Collection entries:

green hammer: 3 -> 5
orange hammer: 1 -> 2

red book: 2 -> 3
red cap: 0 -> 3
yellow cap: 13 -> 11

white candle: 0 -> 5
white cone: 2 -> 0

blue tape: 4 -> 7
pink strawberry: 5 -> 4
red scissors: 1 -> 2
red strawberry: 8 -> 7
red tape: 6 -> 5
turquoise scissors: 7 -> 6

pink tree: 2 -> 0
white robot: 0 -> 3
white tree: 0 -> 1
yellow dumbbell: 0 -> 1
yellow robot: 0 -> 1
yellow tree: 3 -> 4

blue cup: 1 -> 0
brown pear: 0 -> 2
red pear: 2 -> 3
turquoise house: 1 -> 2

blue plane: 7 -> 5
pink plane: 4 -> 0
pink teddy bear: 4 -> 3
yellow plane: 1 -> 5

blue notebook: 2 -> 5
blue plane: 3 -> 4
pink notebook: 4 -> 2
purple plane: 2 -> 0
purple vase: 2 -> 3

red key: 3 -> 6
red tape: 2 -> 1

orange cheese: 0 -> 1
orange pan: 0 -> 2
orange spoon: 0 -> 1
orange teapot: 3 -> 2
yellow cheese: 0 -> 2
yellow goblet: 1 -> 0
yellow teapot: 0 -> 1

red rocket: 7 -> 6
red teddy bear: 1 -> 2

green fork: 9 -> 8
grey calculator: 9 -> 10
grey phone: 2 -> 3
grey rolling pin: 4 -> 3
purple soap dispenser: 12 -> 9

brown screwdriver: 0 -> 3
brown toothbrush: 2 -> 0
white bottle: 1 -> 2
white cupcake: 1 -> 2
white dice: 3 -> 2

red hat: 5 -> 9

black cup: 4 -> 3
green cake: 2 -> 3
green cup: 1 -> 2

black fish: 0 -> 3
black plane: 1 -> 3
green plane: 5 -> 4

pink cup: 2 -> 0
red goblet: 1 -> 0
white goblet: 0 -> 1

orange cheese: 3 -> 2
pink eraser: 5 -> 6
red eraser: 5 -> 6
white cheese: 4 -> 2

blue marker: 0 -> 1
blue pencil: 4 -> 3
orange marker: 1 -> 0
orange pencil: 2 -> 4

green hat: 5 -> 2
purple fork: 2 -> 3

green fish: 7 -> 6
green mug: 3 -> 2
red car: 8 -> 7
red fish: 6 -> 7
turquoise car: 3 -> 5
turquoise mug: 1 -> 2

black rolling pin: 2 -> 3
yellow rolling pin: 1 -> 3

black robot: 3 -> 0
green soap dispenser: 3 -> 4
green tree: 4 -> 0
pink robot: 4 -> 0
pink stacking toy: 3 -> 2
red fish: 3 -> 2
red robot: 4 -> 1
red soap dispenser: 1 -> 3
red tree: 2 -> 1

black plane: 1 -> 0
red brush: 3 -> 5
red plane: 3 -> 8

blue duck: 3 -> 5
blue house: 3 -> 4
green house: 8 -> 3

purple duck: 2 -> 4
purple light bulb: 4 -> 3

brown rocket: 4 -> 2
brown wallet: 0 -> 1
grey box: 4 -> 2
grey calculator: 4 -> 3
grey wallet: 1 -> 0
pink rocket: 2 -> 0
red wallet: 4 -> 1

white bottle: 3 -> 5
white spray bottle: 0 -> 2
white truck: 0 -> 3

Exercise objective:
Extract each line holding the word "wallet" from the records.

Exercise solution:
brown wallet: 0 -> 1
grey wallet: 1 -> 0
red wallet: 4 -> 1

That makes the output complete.